(PROBLEM TO SOLVE): Please find all lines in the data that hold the string "blue" and copy them.

(DATA SECTION):
== Segment start ==

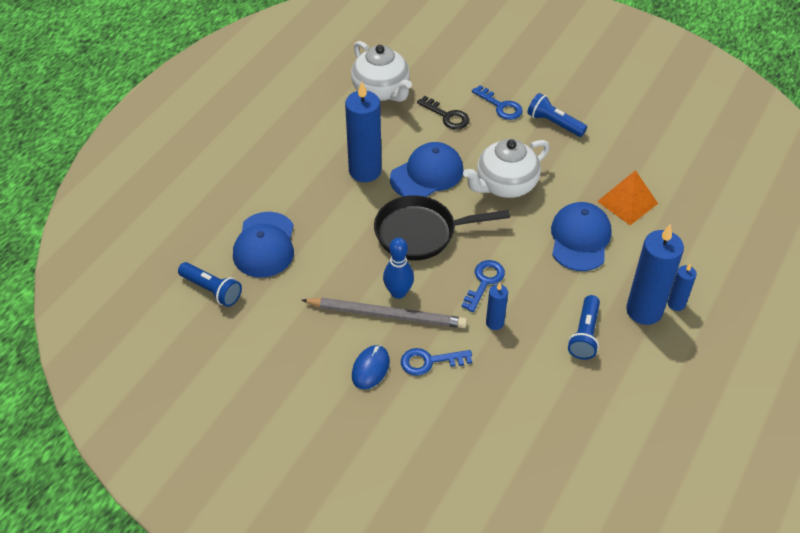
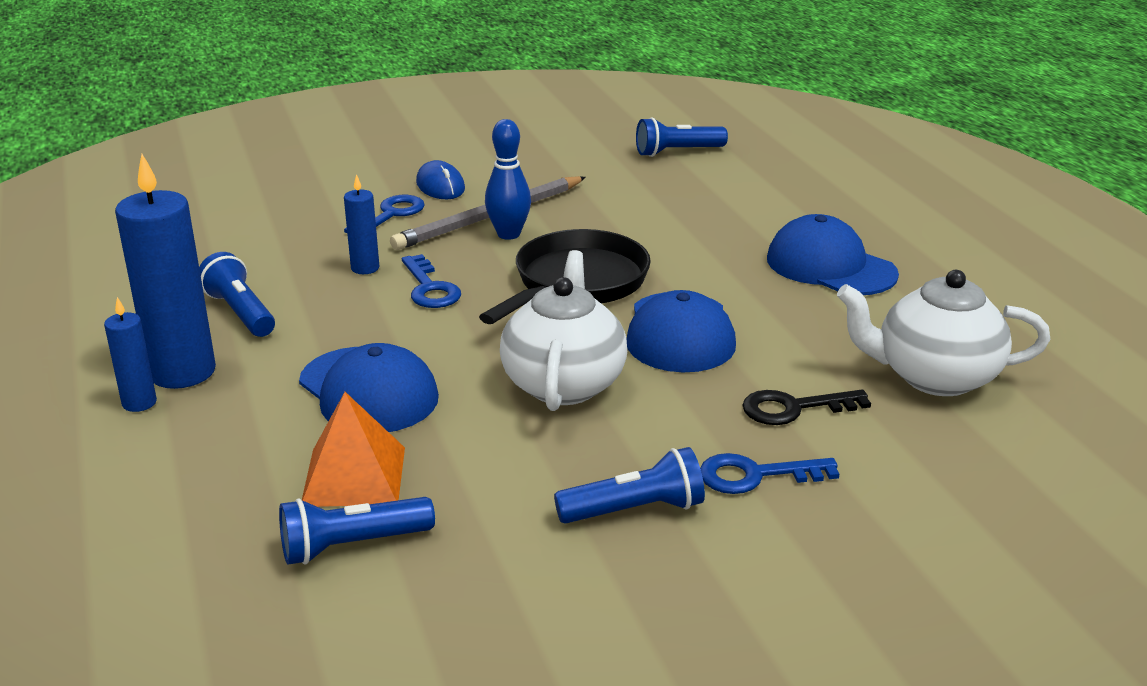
camera: 130 degrees right, 20 degrees down
(264, 245) = (704, 193): blue cap -> blue cap (830, 266)
(365, 171) = (751, 292): blue candle -> none
(655, 176) = (352, 546): none -> blue flashlight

== Segment end ==

(YOUR SOLUTION):
(264, 245) = (704, 193): blue cap -> blue cap (830, 266)
(365, 171) = (751, 292): blue candle -> none
(655, 176) = (352, 546): none -> blue flashlight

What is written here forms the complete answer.